***** Records shown

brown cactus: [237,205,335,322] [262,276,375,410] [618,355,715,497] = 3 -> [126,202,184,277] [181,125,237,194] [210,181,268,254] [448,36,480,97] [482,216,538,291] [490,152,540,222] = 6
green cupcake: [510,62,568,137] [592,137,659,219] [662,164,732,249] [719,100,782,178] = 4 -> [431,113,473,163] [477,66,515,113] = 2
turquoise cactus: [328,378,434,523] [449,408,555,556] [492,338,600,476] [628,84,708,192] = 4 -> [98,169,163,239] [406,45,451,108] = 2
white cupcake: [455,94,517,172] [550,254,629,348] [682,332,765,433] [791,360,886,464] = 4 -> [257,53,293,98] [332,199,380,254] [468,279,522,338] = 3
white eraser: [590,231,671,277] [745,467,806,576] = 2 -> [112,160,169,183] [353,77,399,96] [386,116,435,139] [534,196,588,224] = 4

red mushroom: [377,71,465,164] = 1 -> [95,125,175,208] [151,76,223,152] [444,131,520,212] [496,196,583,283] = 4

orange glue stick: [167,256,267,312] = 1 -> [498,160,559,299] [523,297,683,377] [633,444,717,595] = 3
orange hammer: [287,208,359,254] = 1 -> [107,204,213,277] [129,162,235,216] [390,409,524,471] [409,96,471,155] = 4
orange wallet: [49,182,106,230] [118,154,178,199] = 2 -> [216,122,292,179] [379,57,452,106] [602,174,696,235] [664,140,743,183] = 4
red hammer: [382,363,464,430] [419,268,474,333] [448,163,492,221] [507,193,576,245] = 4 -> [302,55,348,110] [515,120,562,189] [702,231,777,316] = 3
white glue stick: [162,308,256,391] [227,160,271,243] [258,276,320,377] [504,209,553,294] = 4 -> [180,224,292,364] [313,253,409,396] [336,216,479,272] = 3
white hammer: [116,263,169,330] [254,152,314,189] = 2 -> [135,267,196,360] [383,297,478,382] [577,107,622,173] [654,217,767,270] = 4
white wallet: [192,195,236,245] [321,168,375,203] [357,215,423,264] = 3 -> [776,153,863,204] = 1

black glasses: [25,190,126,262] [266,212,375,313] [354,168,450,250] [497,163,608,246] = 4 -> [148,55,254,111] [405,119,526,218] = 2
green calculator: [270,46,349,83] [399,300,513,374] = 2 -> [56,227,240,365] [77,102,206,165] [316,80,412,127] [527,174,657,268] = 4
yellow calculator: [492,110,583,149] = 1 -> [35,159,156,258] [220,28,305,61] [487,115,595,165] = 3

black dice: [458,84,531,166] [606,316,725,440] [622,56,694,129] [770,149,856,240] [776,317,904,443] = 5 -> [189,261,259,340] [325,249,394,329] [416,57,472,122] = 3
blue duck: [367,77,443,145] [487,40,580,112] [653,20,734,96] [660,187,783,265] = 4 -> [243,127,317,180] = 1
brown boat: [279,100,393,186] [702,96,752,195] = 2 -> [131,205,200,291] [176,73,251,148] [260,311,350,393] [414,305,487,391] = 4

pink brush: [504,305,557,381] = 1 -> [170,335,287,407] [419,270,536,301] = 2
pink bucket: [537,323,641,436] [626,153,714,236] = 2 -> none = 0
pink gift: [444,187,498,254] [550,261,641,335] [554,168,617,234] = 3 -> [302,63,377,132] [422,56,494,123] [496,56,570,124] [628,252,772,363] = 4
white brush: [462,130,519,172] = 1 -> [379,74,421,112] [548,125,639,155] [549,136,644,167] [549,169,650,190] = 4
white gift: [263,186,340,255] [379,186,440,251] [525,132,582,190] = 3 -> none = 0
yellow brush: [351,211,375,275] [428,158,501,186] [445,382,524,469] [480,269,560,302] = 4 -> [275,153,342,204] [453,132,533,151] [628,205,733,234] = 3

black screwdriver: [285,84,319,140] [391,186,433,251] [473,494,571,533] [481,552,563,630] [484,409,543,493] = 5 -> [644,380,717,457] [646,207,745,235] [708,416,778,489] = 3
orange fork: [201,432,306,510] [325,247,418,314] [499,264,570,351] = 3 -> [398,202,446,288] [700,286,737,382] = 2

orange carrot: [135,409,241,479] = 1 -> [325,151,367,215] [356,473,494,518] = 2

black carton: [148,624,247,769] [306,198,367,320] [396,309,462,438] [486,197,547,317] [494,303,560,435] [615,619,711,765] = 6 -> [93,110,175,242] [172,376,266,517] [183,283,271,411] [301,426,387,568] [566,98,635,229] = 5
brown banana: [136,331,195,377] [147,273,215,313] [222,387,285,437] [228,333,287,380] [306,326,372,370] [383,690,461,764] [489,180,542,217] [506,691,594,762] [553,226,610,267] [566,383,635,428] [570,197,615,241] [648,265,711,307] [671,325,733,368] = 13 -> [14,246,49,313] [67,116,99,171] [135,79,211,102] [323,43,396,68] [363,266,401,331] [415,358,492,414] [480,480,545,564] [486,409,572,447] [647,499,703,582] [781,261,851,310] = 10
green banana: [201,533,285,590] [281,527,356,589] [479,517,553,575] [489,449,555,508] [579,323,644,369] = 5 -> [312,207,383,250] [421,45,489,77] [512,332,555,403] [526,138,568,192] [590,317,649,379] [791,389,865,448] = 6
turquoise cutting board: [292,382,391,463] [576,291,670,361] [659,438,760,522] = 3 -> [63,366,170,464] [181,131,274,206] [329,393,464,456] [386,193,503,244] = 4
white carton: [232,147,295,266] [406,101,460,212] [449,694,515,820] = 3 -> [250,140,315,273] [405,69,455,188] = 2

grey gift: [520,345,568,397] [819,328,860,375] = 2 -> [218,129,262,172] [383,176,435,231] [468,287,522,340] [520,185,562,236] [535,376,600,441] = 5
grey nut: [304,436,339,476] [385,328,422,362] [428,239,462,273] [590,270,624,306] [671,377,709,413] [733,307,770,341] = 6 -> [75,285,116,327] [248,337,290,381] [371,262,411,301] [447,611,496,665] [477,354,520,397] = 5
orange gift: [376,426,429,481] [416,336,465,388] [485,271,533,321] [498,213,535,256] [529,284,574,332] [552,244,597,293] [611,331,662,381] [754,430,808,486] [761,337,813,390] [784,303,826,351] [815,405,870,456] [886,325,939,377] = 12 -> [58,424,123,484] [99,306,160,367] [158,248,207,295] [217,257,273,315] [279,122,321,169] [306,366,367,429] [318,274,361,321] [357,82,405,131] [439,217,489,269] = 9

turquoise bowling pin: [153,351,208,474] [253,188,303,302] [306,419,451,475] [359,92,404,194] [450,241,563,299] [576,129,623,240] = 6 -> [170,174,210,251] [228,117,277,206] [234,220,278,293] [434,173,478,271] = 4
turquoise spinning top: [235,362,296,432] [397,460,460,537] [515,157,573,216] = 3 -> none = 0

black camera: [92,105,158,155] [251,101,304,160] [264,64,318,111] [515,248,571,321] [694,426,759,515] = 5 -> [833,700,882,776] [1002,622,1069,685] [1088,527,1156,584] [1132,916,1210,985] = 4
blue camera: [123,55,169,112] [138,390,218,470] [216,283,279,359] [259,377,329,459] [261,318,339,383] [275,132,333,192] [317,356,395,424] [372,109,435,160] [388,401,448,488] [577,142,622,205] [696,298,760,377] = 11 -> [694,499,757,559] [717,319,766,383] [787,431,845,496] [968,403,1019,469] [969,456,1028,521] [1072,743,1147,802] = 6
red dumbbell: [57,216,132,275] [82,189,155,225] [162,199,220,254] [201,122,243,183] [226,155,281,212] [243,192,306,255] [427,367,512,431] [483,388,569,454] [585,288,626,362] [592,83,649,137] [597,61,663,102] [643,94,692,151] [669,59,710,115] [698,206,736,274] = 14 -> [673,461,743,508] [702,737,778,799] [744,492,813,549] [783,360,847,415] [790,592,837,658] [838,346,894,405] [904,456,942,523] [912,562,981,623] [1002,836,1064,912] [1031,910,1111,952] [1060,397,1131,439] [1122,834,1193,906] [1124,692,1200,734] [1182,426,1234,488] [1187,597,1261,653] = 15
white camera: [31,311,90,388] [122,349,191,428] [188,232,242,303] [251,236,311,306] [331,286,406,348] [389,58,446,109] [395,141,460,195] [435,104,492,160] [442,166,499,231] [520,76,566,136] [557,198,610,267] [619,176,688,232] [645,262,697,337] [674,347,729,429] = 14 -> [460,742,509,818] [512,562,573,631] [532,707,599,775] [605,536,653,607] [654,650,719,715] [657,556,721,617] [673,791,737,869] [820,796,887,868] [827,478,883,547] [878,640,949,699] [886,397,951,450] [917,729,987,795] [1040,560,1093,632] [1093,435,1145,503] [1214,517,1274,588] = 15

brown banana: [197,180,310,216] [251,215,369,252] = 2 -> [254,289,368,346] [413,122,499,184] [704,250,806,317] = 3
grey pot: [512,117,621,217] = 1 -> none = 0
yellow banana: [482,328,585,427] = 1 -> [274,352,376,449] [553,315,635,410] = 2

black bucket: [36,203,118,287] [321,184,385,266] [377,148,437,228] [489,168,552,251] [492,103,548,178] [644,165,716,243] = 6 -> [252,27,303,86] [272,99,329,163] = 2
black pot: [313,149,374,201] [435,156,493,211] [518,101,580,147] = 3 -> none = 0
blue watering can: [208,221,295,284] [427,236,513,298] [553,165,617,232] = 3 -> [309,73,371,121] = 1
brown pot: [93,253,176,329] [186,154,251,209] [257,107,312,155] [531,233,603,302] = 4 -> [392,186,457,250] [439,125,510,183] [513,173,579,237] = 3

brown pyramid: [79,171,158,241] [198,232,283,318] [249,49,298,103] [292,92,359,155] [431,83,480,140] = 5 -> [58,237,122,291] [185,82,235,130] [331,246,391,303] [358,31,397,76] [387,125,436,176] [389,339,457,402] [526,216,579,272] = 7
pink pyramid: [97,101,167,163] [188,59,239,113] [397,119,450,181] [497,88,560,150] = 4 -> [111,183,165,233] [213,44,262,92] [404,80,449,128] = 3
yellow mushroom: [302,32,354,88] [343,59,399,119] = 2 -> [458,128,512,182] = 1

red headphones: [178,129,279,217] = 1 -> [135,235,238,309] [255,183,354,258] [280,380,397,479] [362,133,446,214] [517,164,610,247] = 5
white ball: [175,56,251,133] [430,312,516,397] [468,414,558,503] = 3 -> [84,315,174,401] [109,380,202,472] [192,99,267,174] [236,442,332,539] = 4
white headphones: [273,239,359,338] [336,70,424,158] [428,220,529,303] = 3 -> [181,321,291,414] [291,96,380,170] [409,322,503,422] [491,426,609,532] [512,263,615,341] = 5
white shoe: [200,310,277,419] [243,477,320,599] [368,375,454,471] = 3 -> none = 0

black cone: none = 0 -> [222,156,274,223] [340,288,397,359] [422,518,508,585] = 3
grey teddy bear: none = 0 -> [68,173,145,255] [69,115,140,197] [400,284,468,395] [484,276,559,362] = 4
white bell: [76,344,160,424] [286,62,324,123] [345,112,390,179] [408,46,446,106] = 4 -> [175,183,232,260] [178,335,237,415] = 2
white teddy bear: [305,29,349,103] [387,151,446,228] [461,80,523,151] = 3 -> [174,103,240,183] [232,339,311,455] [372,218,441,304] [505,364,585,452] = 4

**********

_Exercise details_
The required output is every line above from the one with "black pot: [313,149,374,201]" down to the one with "brown pot: [93,253,176,329]", restated word for word, ends included.

_Solution_
black pot: [313,149,374,201] [435,156,493,211] [518,101,580,147] = 3 -> none = 0
blue watering can: [208,221,295,284] [427,236,513,298] [553,165,617,232] = 3 -> [309,73,371,121] = 1
brown pot: [93,253,176,329] [186,154,251,209] [257,107,312,155] [531,233,603,302] = 4 -> [392,186,457,250] [439,125,510,183] [513,173,579,237] = 3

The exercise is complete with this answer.